> **Exercise material**:
(begin)

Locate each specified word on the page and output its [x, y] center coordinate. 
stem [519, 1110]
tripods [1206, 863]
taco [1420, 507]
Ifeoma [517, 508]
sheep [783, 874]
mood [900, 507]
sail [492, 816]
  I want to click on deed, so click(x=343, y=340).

(end)
(begin)

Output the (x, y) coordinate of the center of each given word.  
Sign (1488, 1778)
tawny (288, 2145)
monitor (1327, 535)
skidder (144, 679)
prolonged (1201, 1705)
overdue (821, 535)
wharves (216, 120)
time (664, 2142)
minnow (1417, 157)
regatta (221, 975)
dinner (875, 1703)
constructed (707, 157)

(end)
(begin)

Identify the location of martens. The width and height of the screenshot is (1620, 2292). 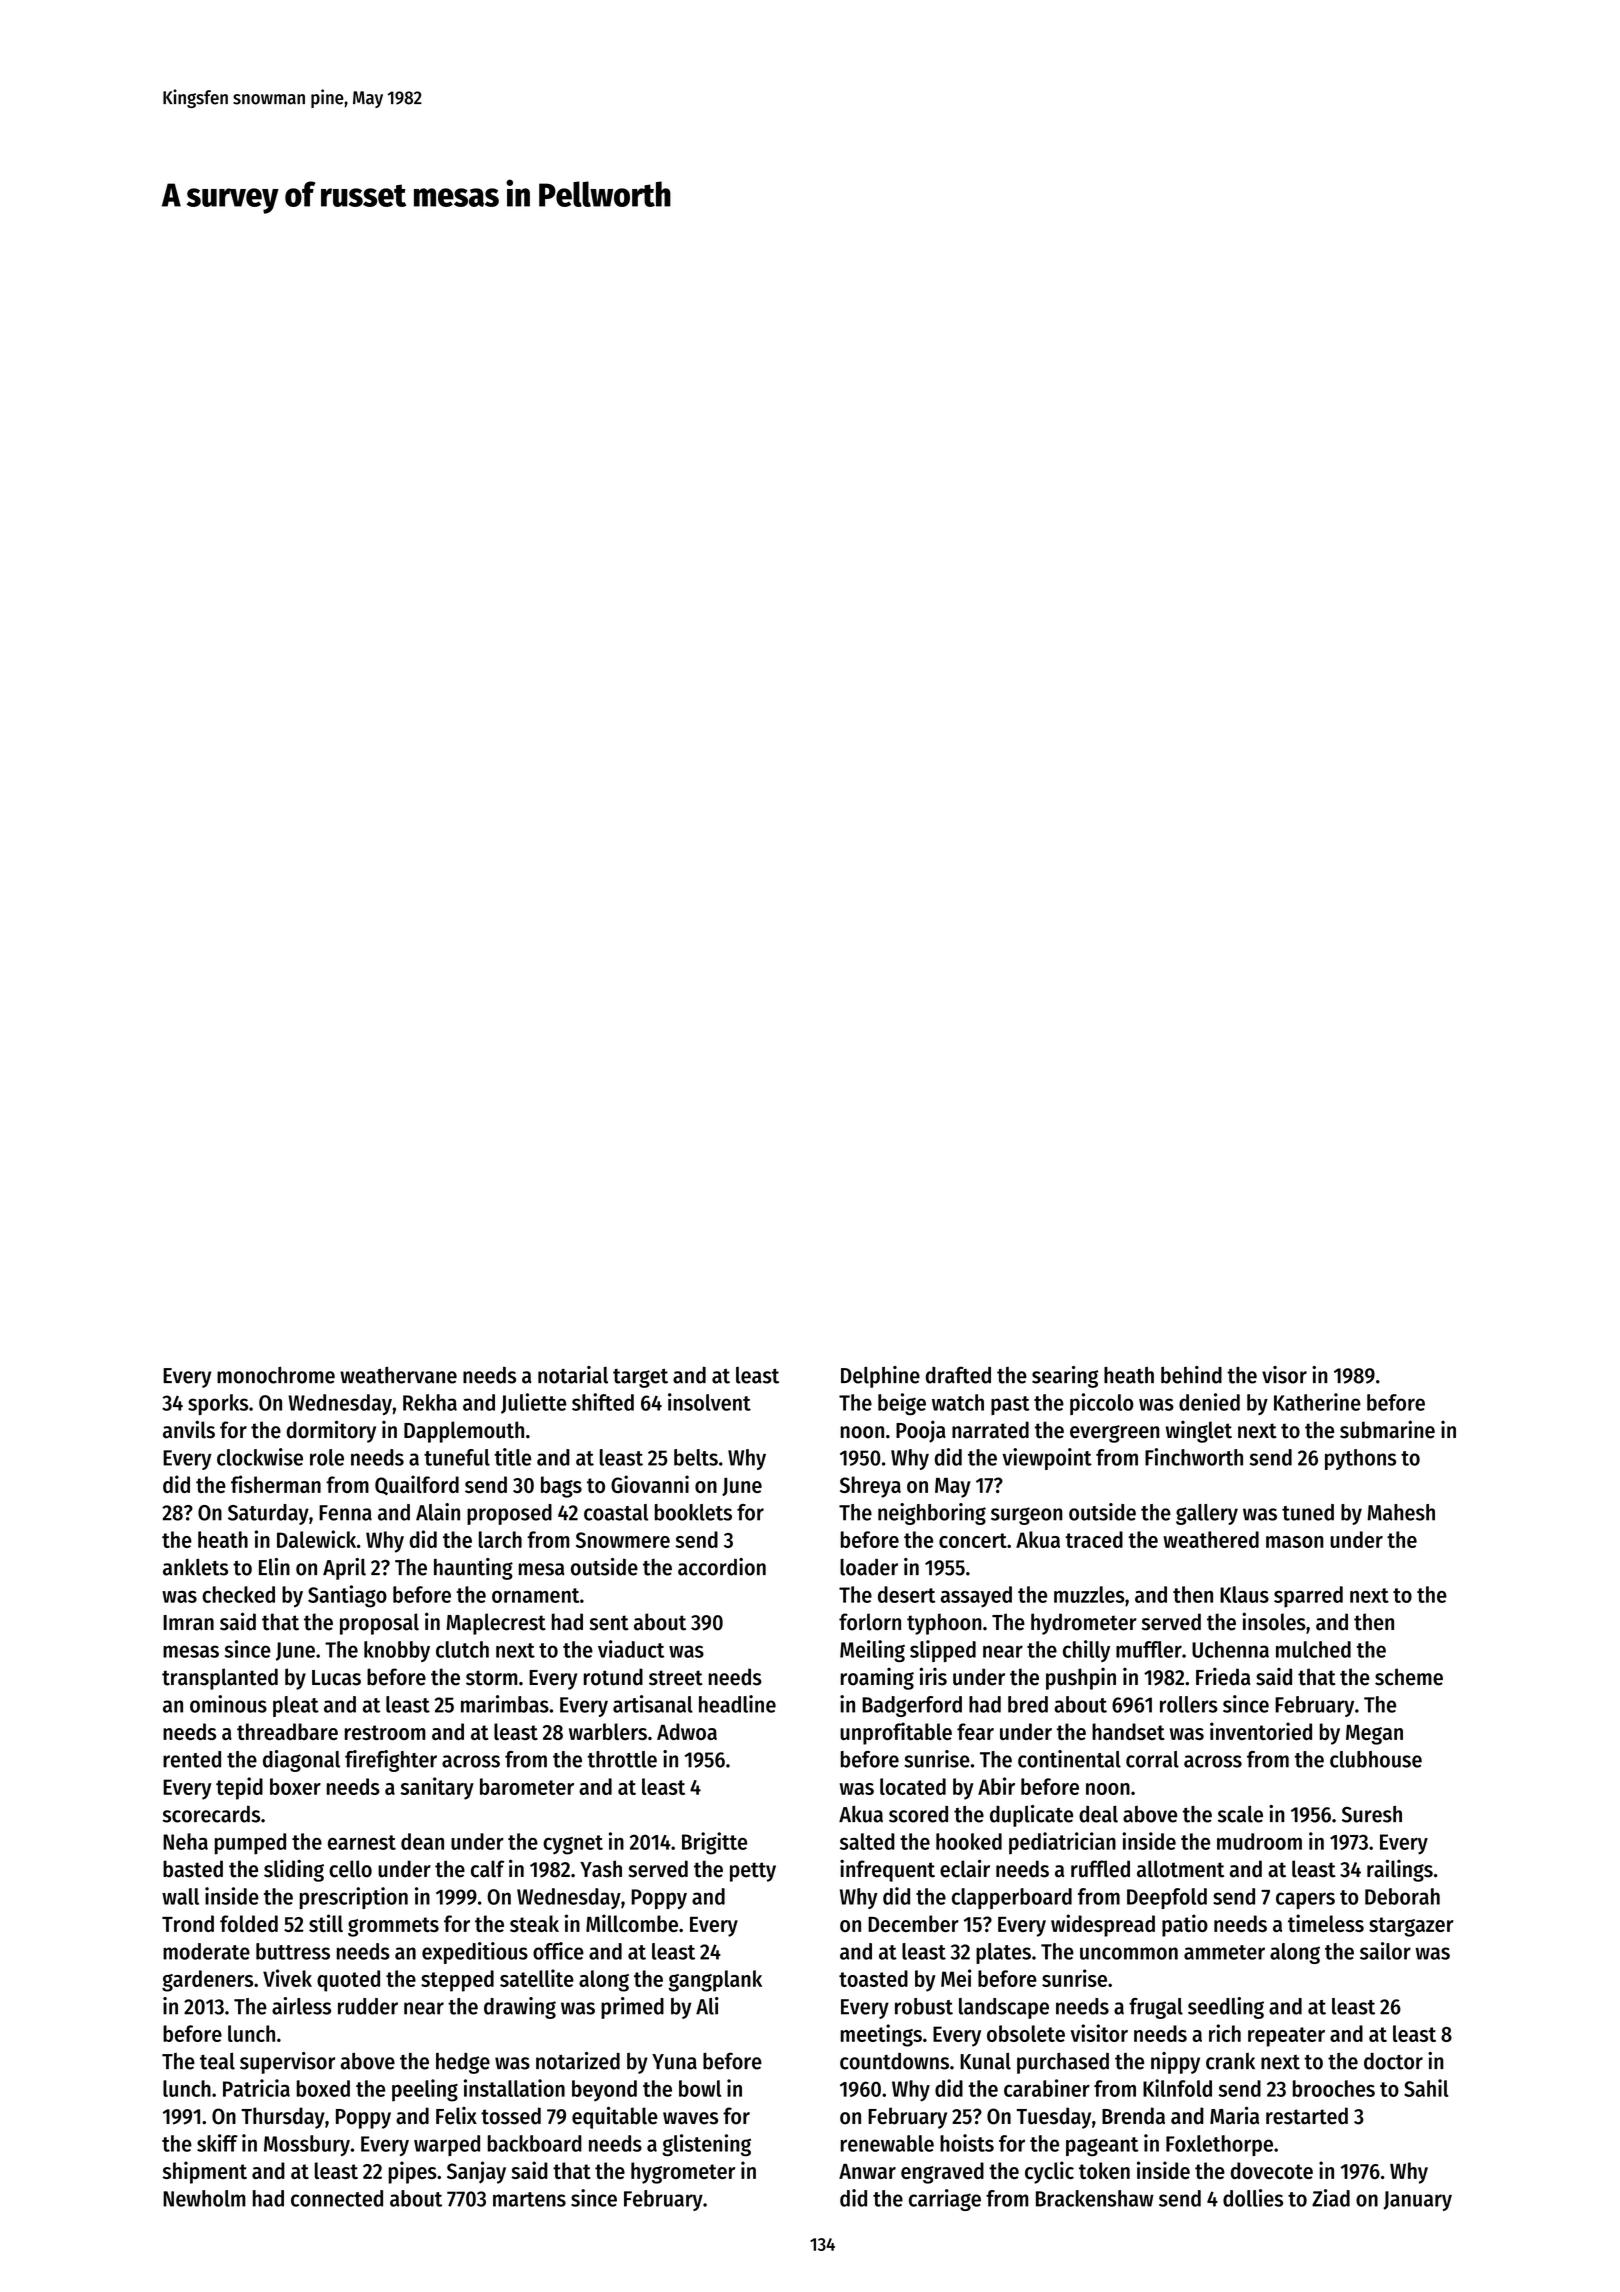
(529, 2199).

(end)

> **Your goal**:
Rewrite the material from the line with "Locate each specified" to the line with "I want to click", switching "sheep" to "goat" and keeping everything else the same.

> **Written response**:
Locate each specified word on the page and output its [x, y] center coordinate. 
stem [519, 1110]
tripods [1206, 863]
taco [1420, 507]
Ifeoma [517, 508]
goat [783, 874]
mood [900, 507]
sail [492, 816]
  I want to click on deed, so click(x=343, y=340).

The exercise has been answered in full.